PROBLEM: An exact copy of all the data is required, with pictures left out.

[Before-and-after scene images]
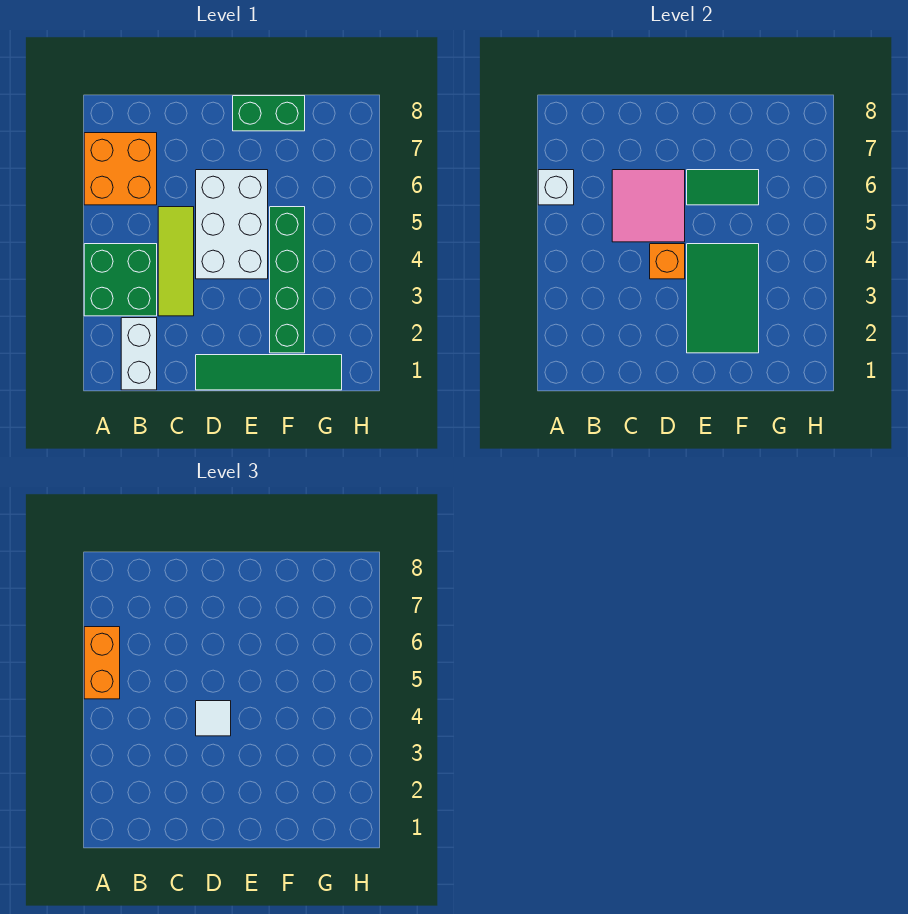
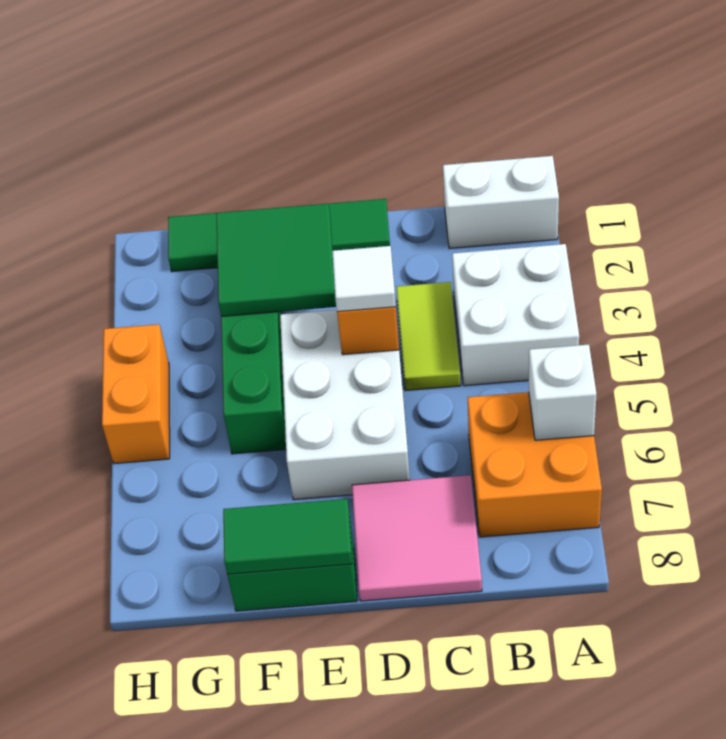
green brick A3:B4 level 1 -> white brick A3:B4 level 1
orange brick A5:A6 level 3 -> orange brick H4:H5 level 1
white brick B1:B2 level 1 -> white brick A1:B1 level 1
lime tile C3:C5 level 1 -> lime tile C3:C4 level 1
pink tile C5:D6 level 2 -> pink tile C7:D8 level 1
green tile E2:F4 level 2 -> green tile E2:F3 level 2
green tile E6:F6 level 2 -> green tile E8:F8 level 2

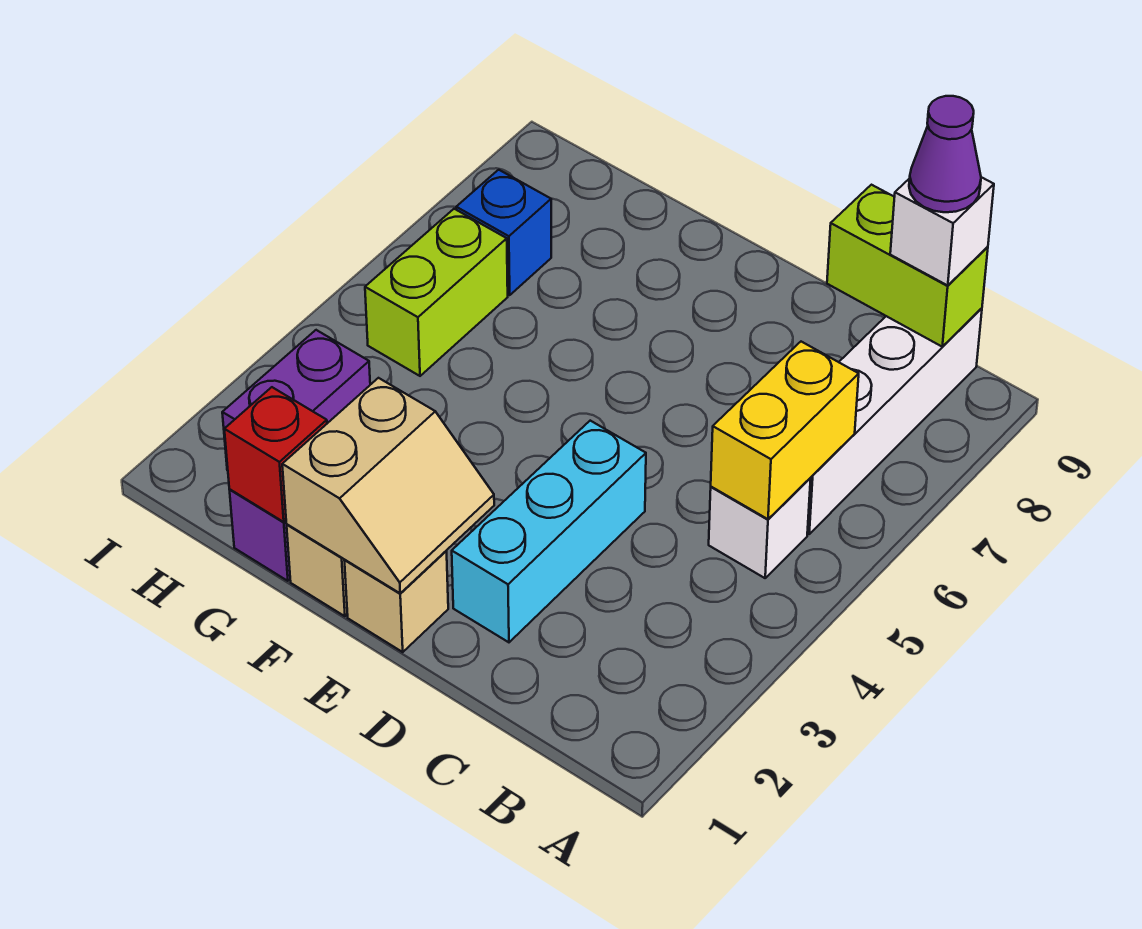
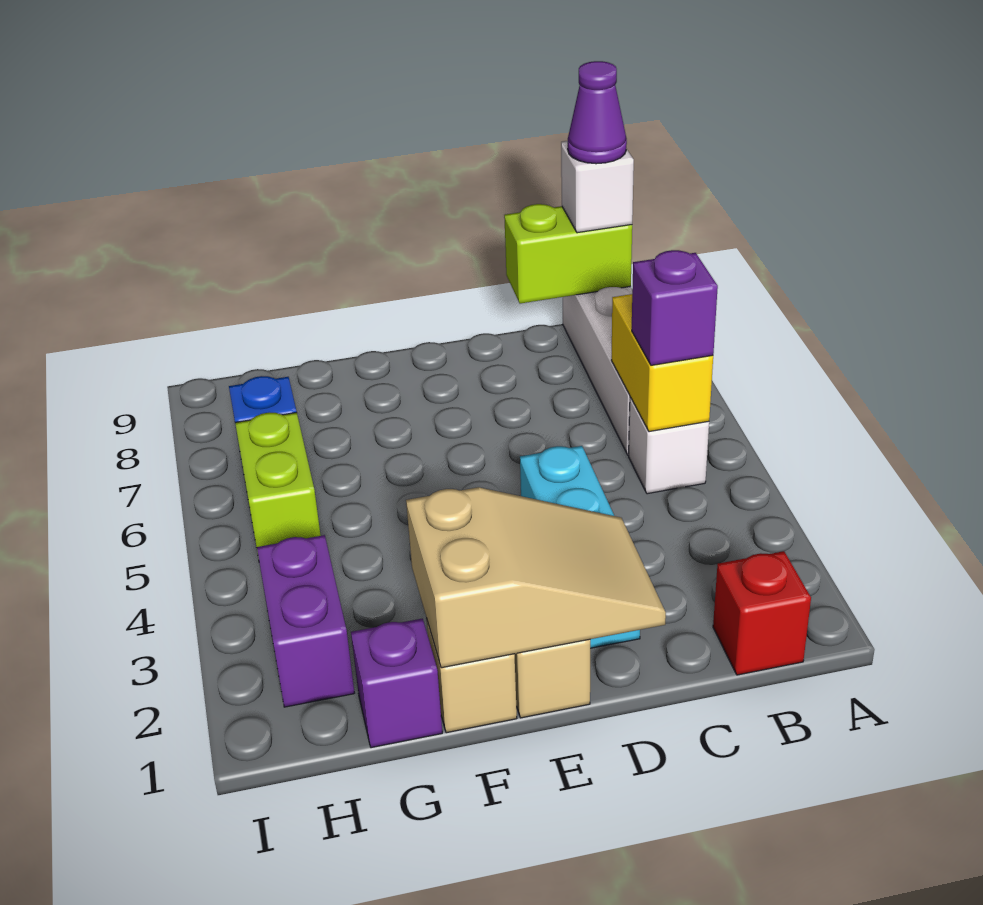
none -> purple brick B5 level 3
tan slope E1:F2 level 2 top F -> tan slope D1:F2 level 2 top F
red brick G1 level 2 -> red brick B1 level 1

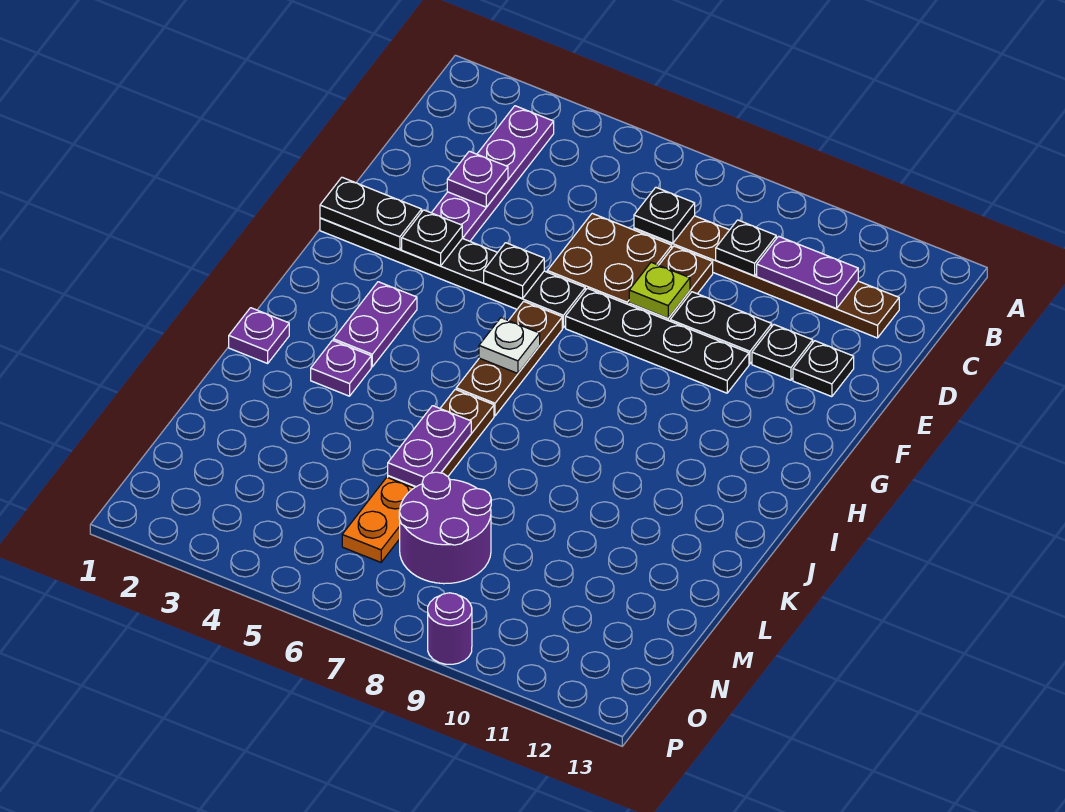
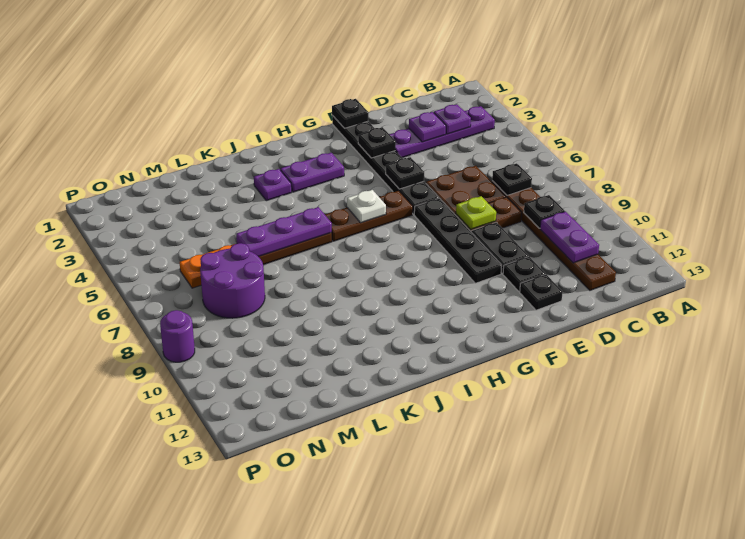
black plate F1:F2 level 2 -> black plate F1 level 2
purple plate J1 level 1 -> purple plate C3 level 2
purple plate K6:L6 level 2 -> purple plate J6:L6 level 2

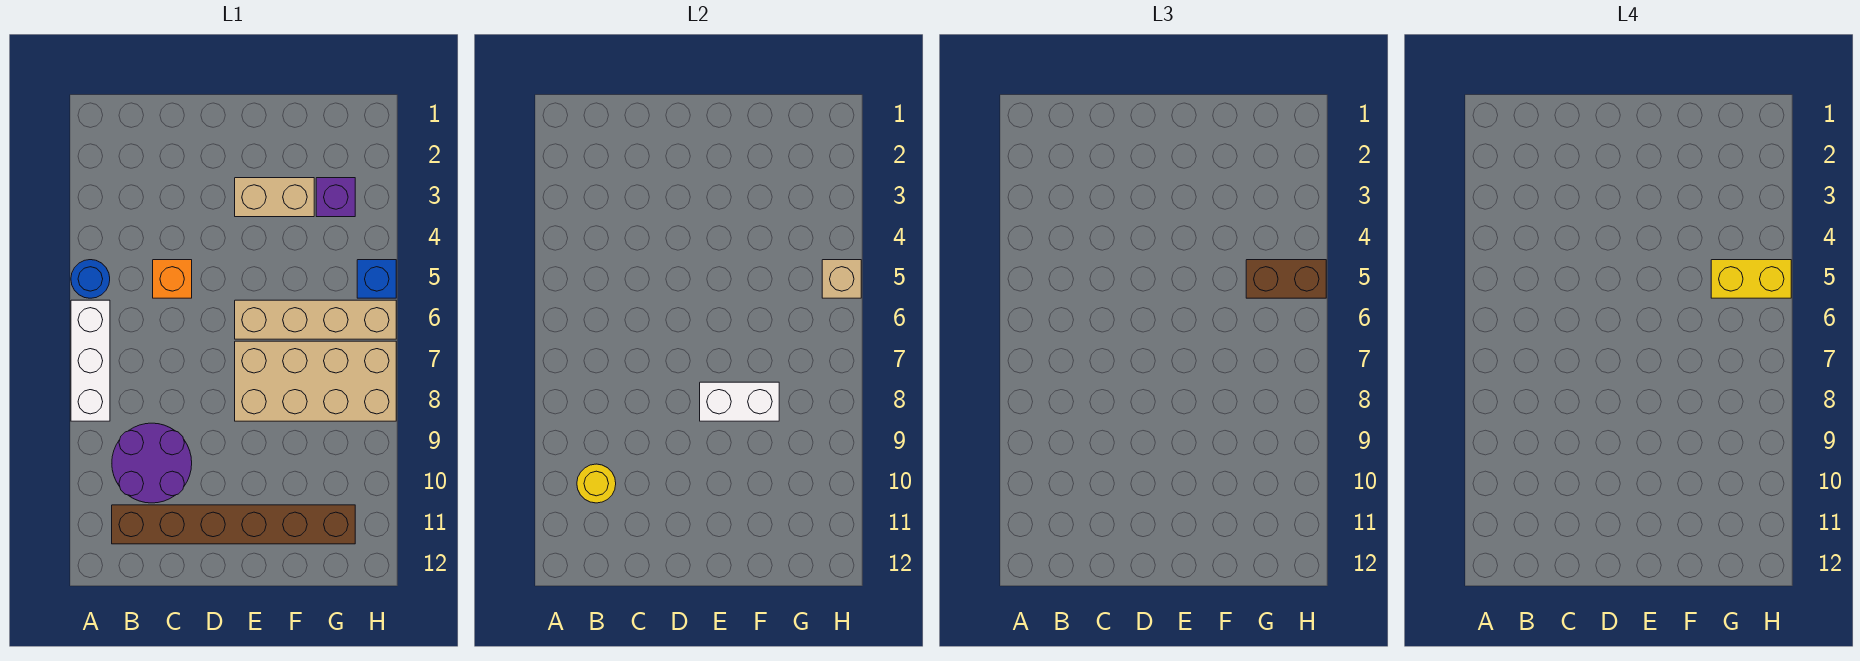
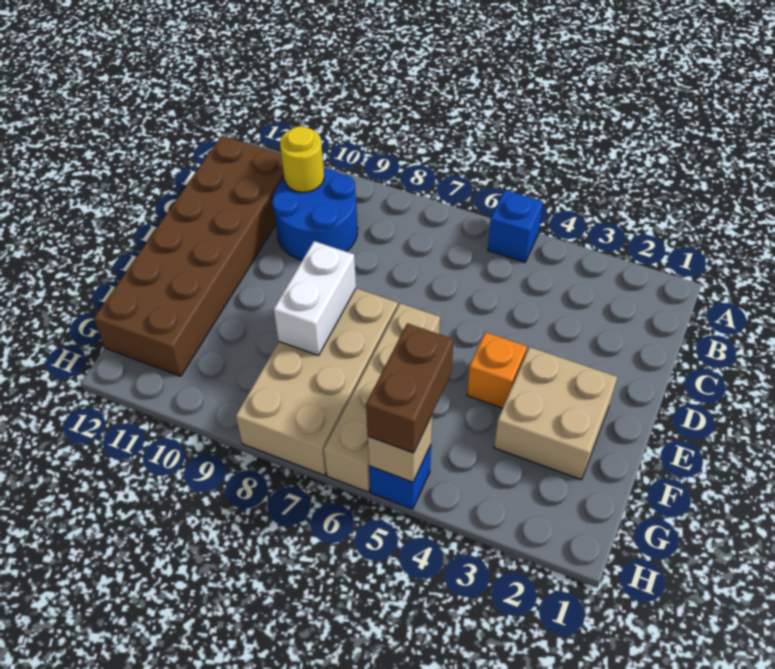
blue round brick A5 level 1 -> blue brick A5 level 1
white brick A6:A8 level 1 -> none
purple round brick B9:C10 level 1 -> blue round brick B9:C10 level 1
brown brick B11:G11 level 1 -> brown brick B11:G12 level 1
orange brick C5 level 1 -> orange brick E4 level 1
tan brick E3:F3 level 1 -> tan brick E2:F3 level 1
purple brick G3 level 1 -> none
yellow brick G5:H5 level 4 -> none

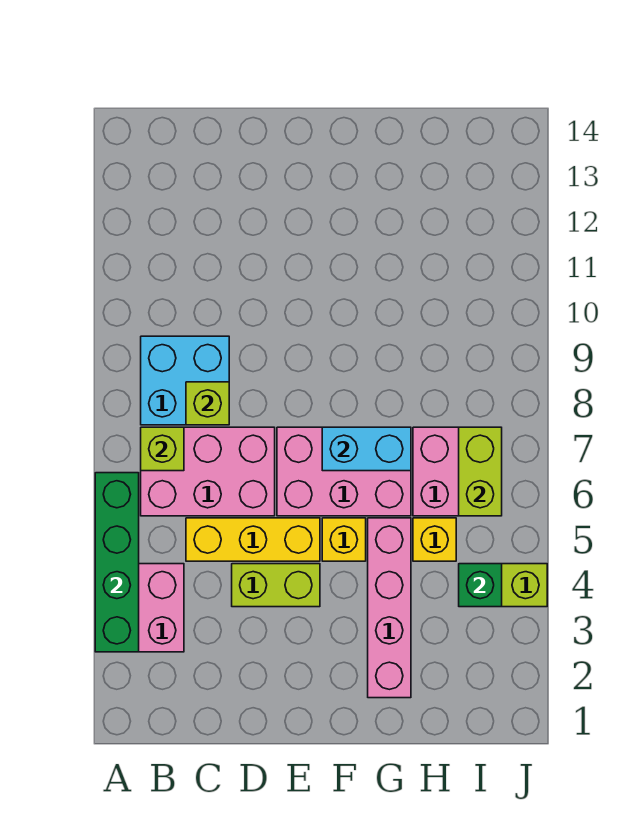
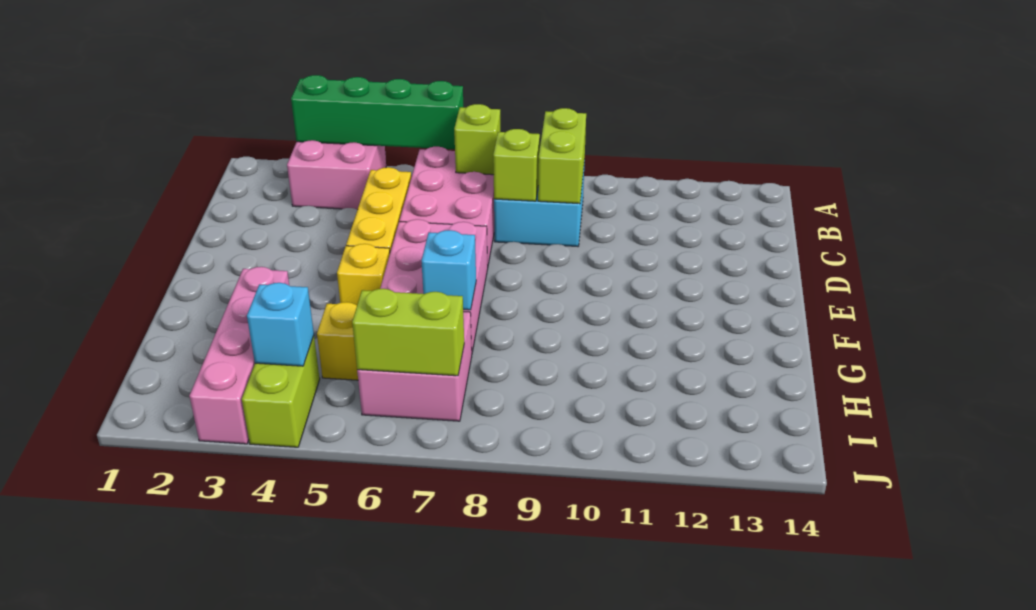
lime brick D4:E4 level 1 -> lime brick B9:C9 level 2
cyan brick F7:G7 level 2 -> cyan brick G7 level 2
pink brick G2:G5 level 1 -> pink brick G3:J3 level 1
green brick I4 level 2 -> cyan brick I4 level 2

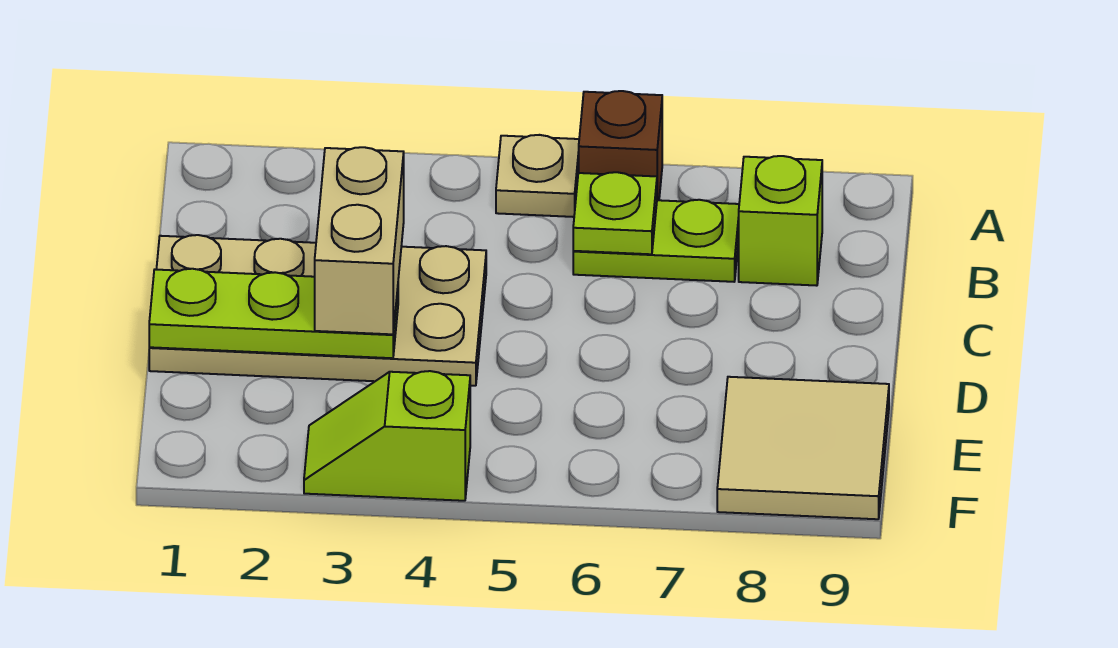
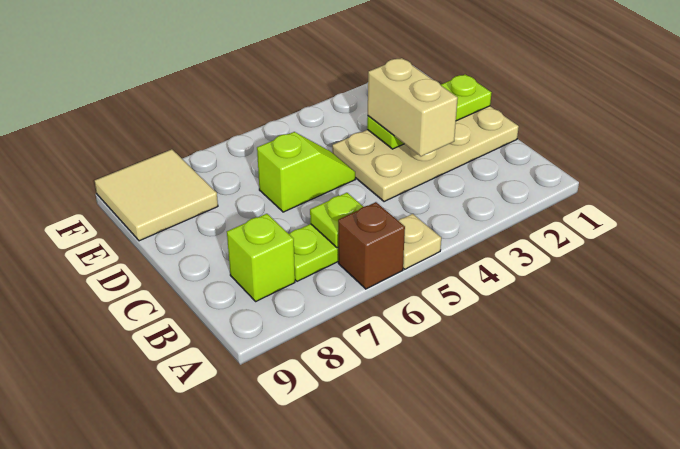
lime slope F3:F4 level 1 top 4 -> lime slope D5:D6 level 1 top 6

ANSWER SECTION:
green brick A3:B4 level 1 -> white brick A3:B4 level 1
orange brick A5:A6 level 3 -> orange brick H4:H5 level 1
white brick B1:B2 level 1 -> white brick A1:B1 level 1
lime tile C3:C5 level 1 -> lime tile C3:C4 level 1
pink tile C5:D6 level 2 -> pink tile C7:D8 level 1
green tile E2:F4 level 2 -> green tile E2:F3 level 2
green tile E6:F6 level 2 -> green tile E8:F8 level 2

none -> purple brick B5 level 3
tan slope E1:F2 level 2 top F -> tan slope D1:F2 level 2 top F
red brick G1 level 2 -> red brick B1 level 1

black plate F1:F2 level 2 -> black plate F1 level 2
purple plate J1 level 1 -> purple plate C3 level 2
purple plate K6:L6 level 2 -> purple plate J6:L6 level 2

blue round brick A5 level 1 -> blue brick A5 level 1
white brick A6:A8 level 1 -> none
purple round brick B9:C10 level 1 -> blue round brick B9:C10 level 1
brown brick B11:G11 level 1 -> brown brick B11:G12 level 1
orange brick C5 level 1 -> orange brick E4 level 1
tan brick E3:F3 level 1 -> tan brick E2:F3 level 1
purple brick G3 level 1 -> none
yellow brick G5:H5 level 4 -> none

lime brick D4:E4 level 1 -> lime brick B9:C9 level 2
cyan brick F7:G7 level 2 -> cyan brick G7 level 2
pink brick G2:G5 level 1 -> pink brick G3:J3 level 1
green brick I4 level 2 -> cyan brick I4 level 2

lime slope F3:F4 level 1 top 4 -> lime slope D5:D6 level 1 top 6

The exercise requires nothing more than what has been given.